Would you transcribe the line containing "C203: 3300uF (n2, n8)" and every line after it, through the end of the records below, exactly and with nothing else?

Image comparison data
-=-=-=-=-
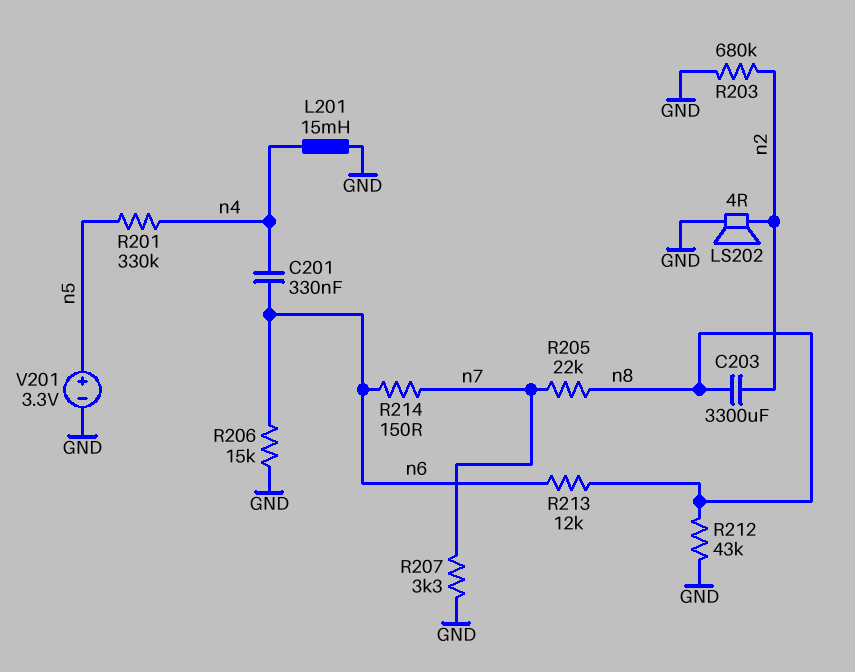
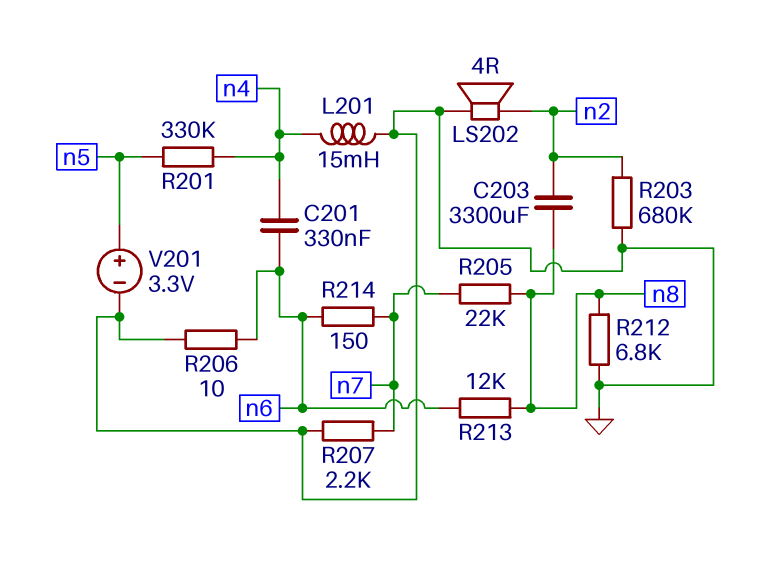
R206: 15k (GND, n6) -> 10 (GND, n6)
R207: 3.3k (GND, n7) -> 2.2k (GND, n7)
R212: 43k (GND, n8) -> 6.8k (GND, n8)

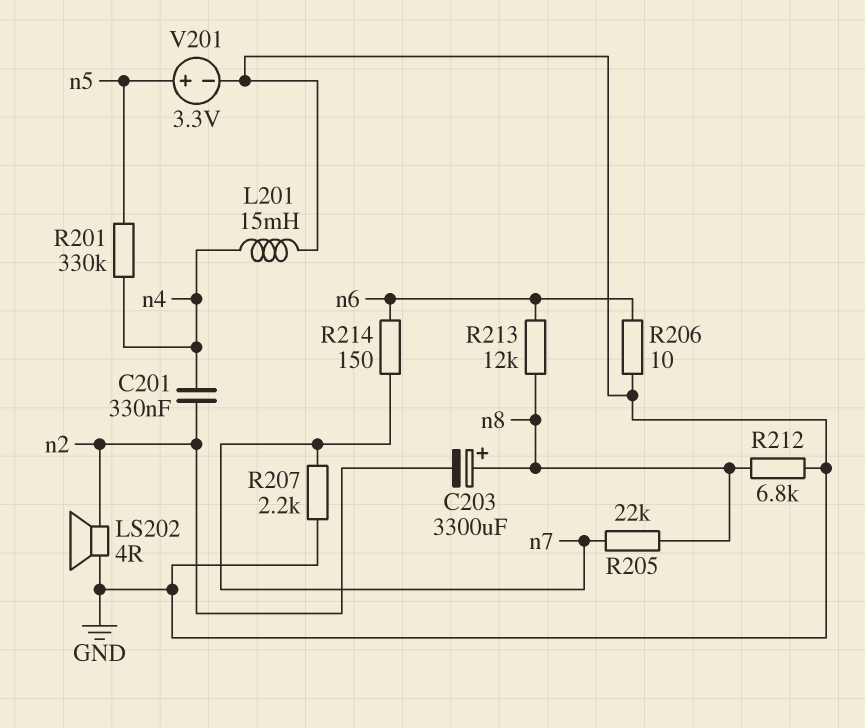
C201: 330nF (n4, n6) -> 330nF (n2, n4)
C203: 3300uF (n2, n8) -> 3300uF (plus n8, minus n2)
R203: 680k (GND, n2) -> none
-=-=-=-=-
* [COMPLETED EXERCISE]
C203: 3300uF (n2, n8) -> 3300uF (plus n8, minus n2)
R203: 680k (GND, n2) -> none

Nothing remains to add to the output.